→ **YOUR INSTRUCTIONS**
For the entries below, the result should be an exact transcription of the lines from the one with "C5: none -> 220nF (GND, VDD)" up to and including the one with "U1 pin RST: VDD -> none", and only those.

→ **AVAILABLE RECORDS**
···
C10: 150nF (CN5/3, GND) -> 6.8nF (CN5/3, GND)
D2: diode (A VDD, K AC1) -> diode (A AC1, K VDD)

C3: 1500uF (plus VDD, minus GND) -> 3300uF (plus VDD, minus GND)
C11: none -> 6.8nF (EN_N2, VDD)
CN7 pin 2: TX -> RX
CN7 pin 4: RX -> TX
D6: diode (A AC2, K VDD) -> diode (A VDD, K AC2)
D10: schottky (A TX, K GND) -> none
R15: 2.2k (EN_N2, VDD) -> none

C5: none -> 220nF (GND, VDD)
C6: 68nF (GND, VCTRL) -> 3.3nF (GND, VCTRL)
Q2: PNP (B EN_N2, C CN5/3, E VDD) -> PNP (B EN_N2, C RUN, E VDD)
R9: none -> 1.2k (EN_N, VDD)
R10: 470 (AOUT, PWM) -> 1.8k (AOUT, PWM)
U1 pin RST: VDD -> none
···
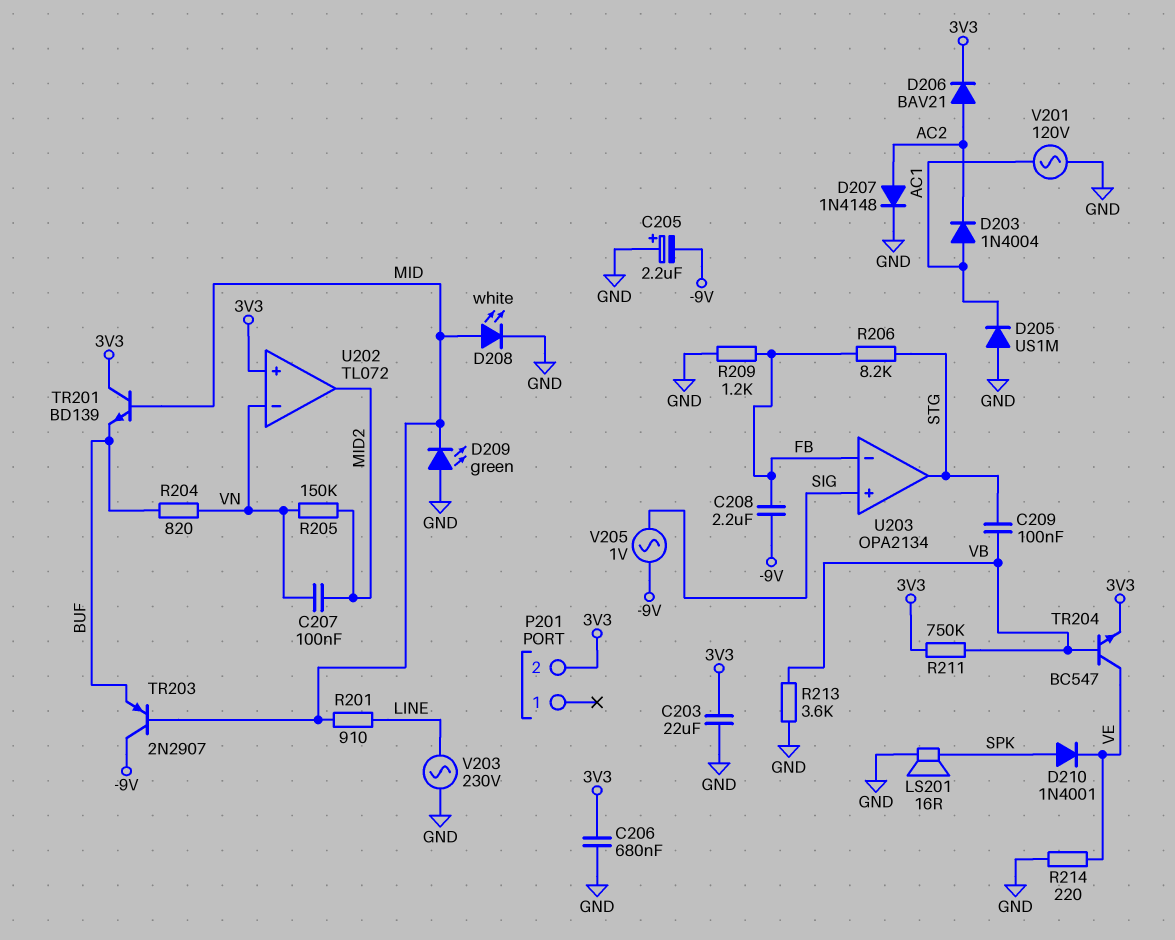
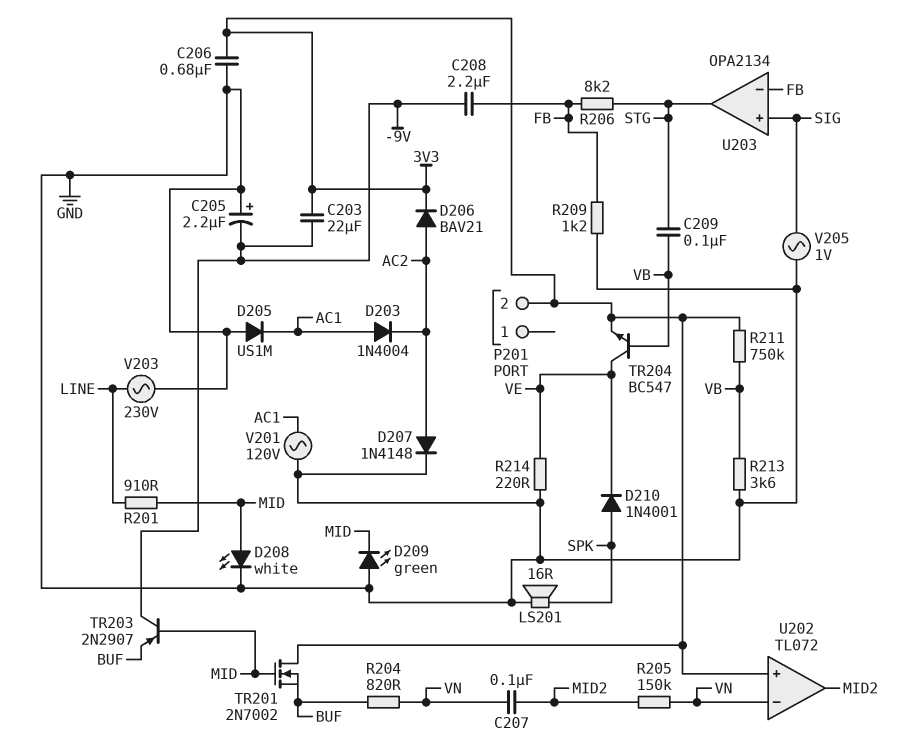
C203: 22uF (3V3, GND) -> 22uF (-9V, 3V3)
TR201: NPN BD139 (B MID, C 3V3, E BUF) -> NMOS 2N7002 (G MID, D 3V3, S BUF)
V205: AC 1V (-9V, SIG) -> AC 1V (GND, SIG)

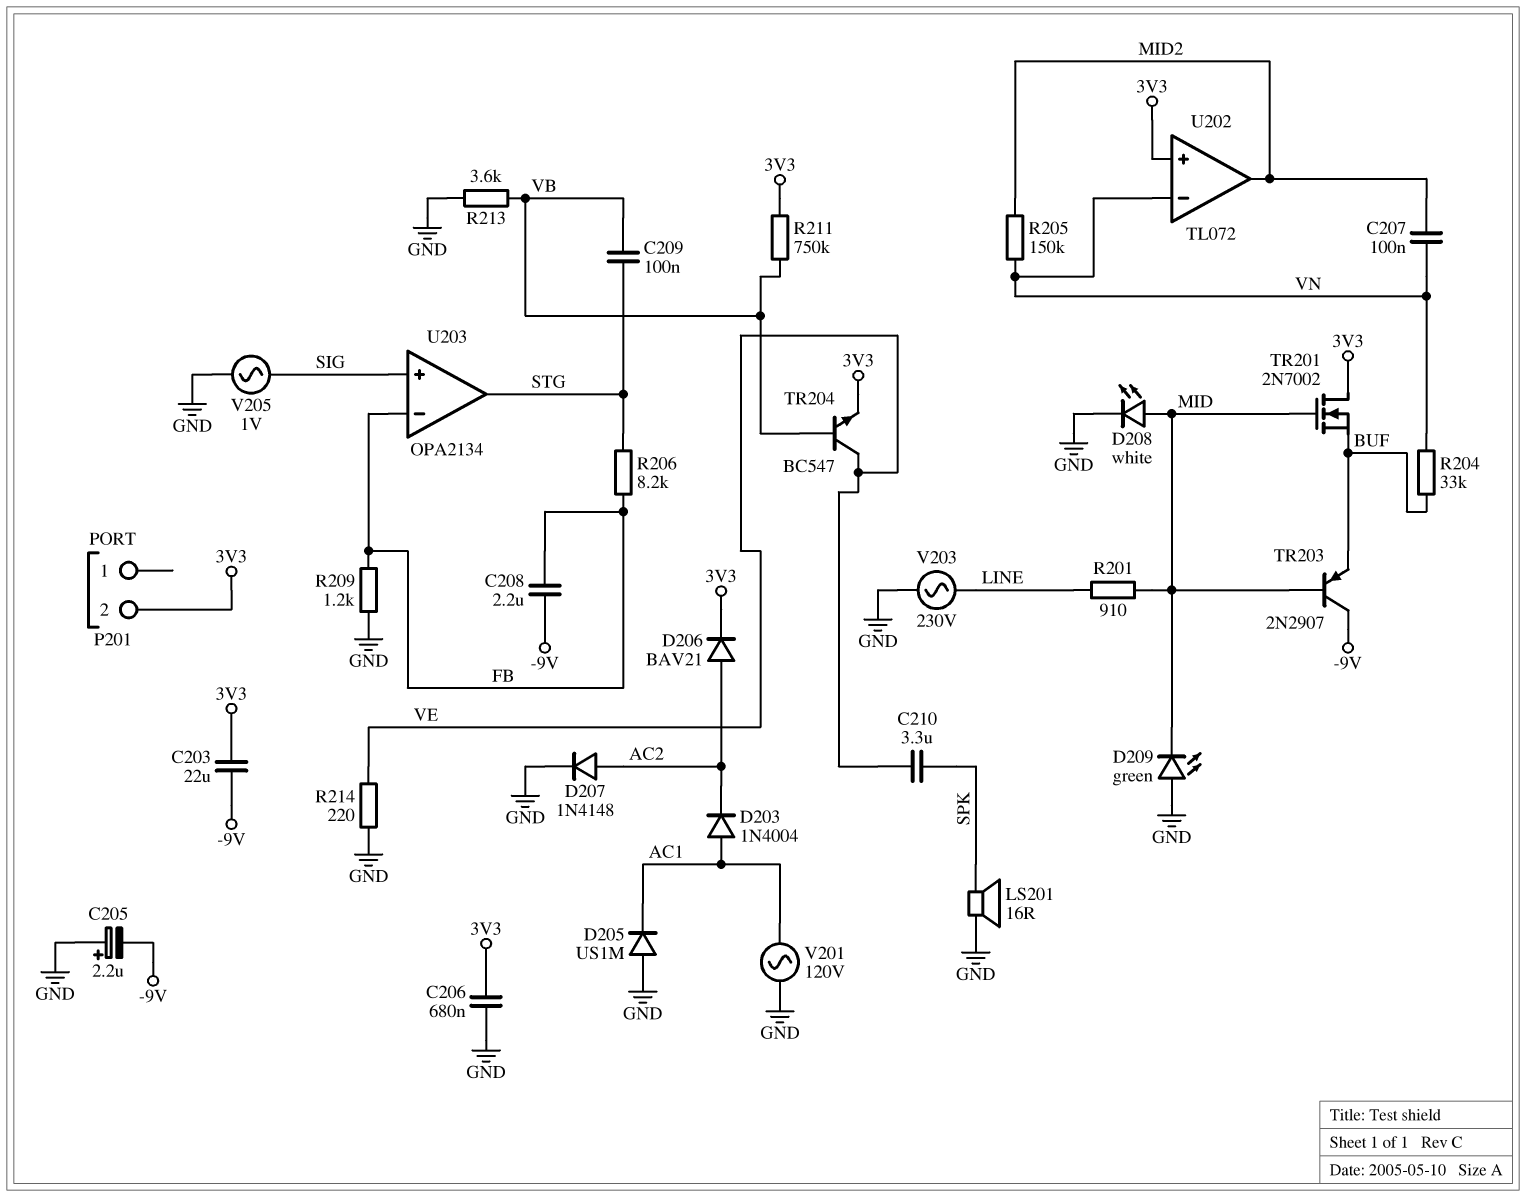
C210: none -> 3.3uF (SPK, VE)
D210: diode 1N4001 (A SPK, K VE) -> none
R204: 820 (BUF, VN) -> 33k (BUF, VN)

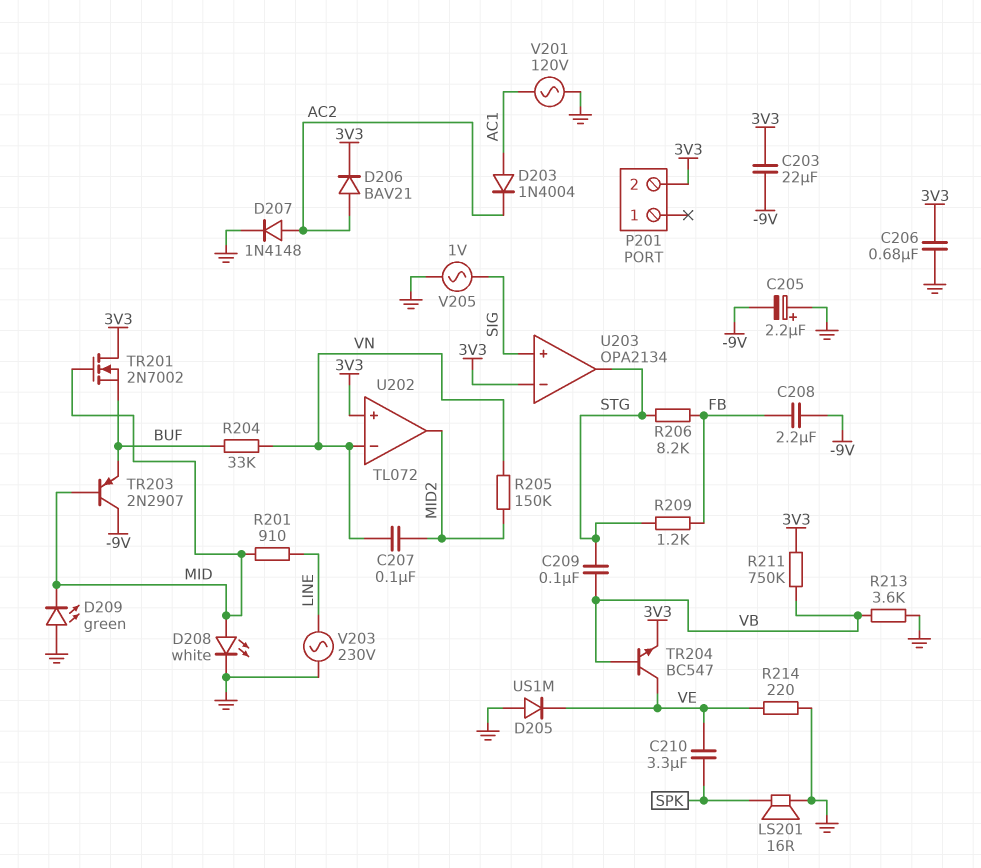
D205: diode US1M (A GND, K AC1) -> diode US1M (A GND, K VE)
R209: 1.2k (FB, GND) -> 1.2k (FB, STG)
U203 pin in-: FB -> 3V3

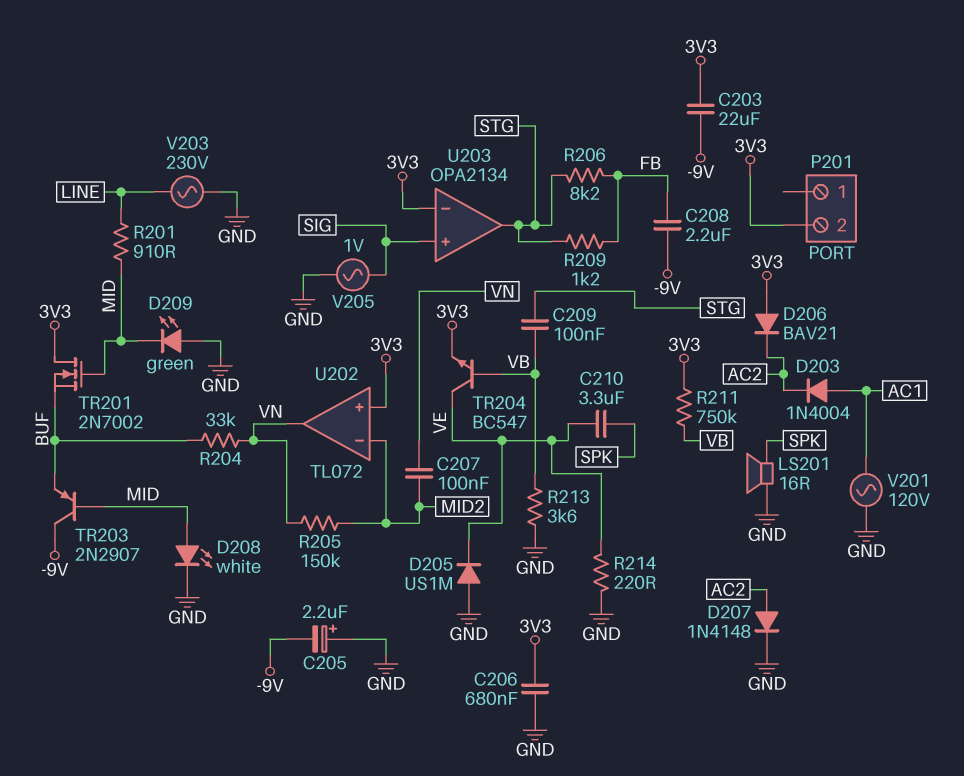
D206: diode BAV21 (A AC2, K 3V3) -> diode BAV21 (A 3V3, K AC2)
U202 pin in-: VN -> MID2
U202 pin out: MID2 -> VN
···
→ **RESPONSE TO THIS TASK**
C5: none -> 220nF (GND, VDD)
C6: 68nF (GND, VCTRL) -> 3.3nF (GND, VCTRL)
Q2: PNP (B EN_N2, C CN5/3, E VDD) -> PNP (B EN_N2, C RUN, E VDD)
R9: none -> 1.2k (EN_N, VDD)
R10: 470 (AOUT, PWM) -> 1.8k (AOUT, PWM)
U1 pin RST: VDD -> none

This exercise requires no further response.